## PROBLEM
Starting at the line with "U201: SX1308 -> TPS61040", set down each line of the entries below through the last one, exactly as it stands.

## EXERCISE DATA
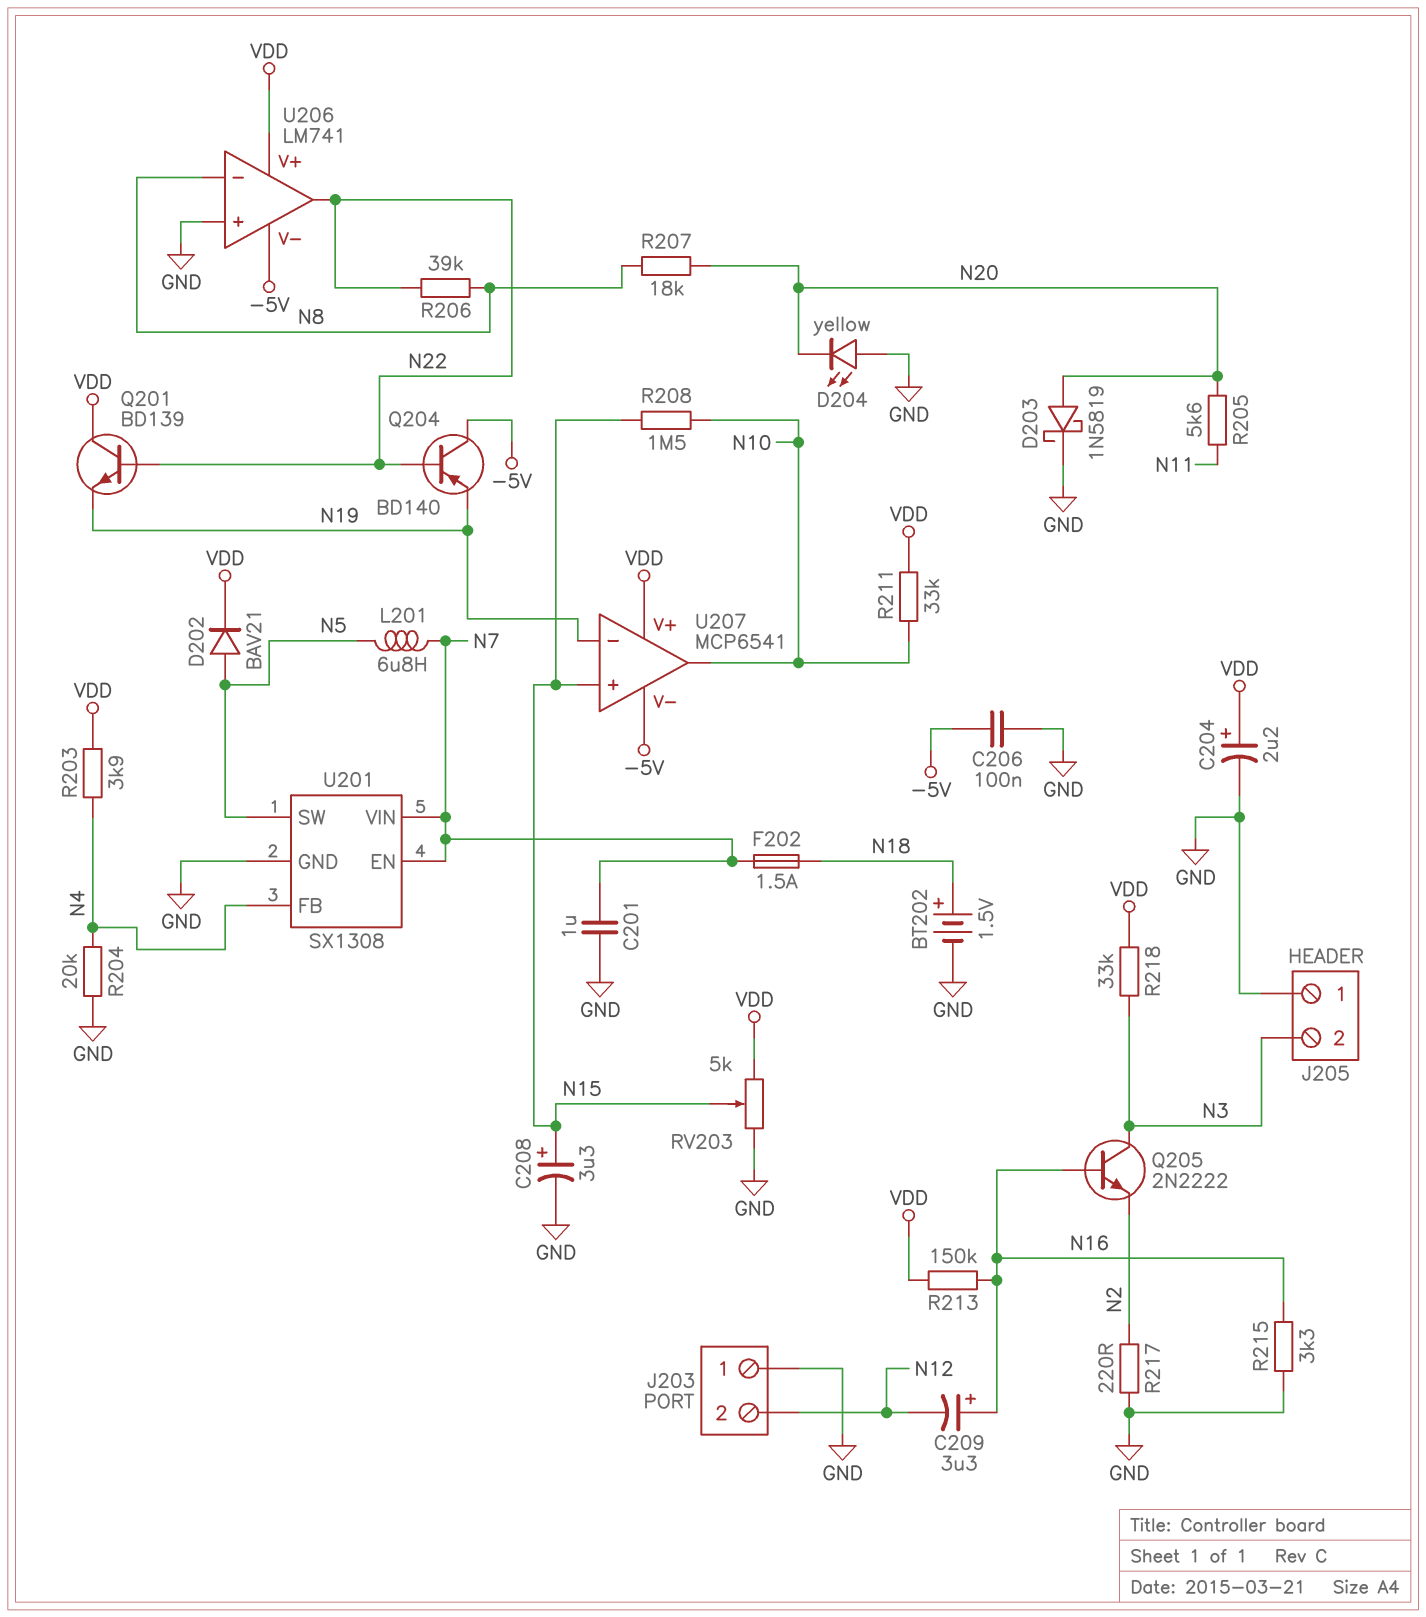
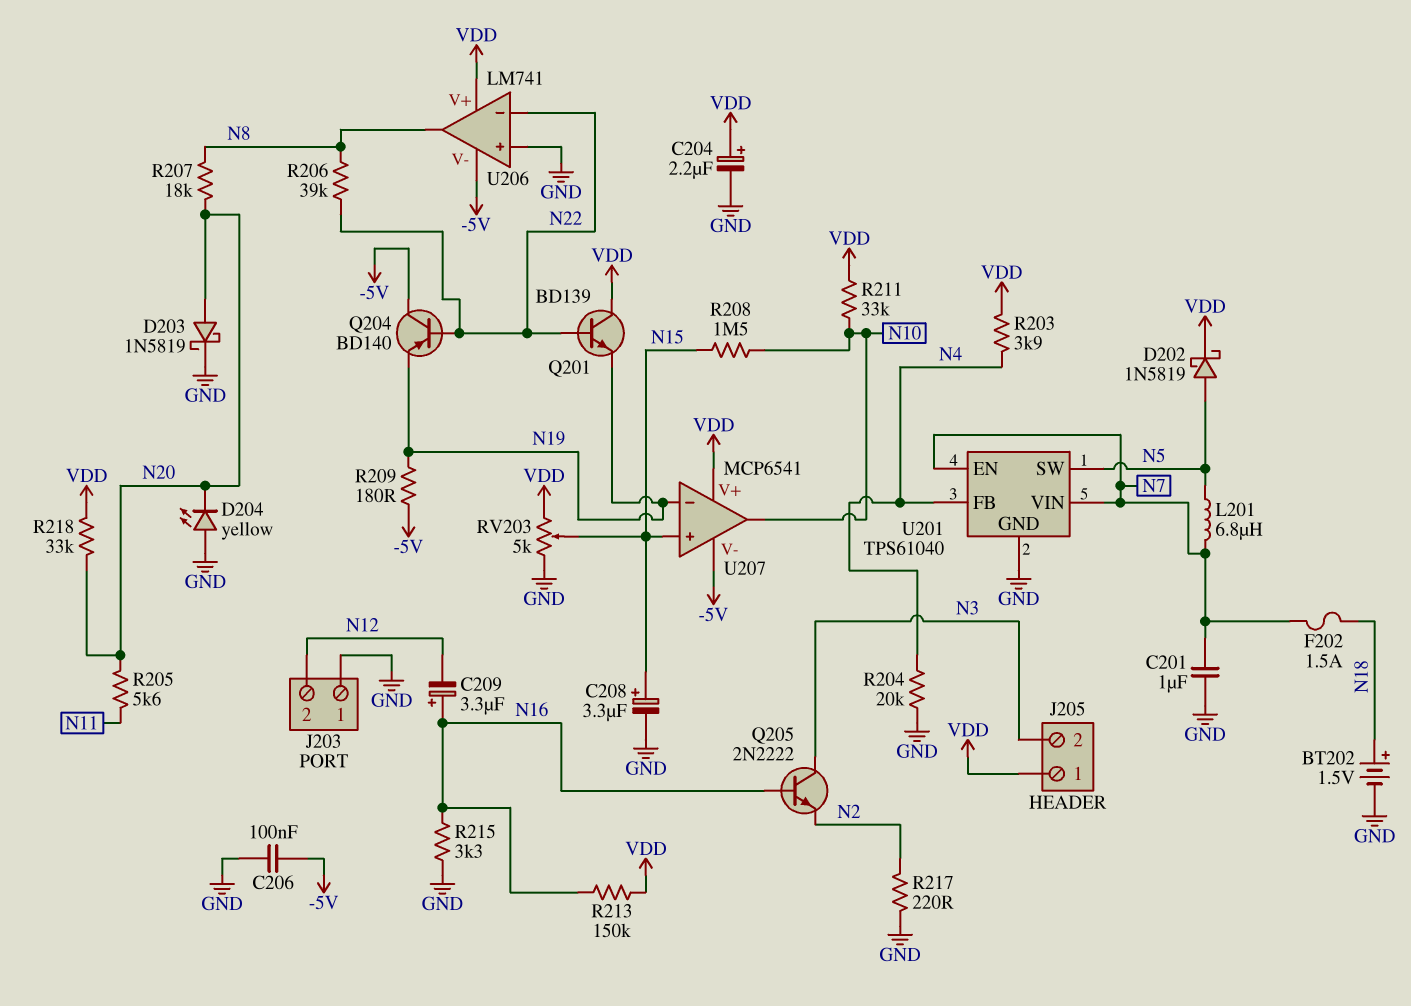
D202: diode BAV21 (A N5, K VDD) -> schottky 1N5819 (A N5, K VDD)
J205 pin 1: GND -> VDD
R209: none -> 180 (-5V, N19)
R218: 33k (N3, VDD) -> 33k (N20, VDD)
U201: SX1308 -> TPS61040
U206 pin in-: N8 -> N22
U206 pin out: N22 -> N8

## ANSWER AREA
U201: SX1308 -> TPS61040
U206 pin in-: N8 -> N22
U206 pin out: N22 -> N8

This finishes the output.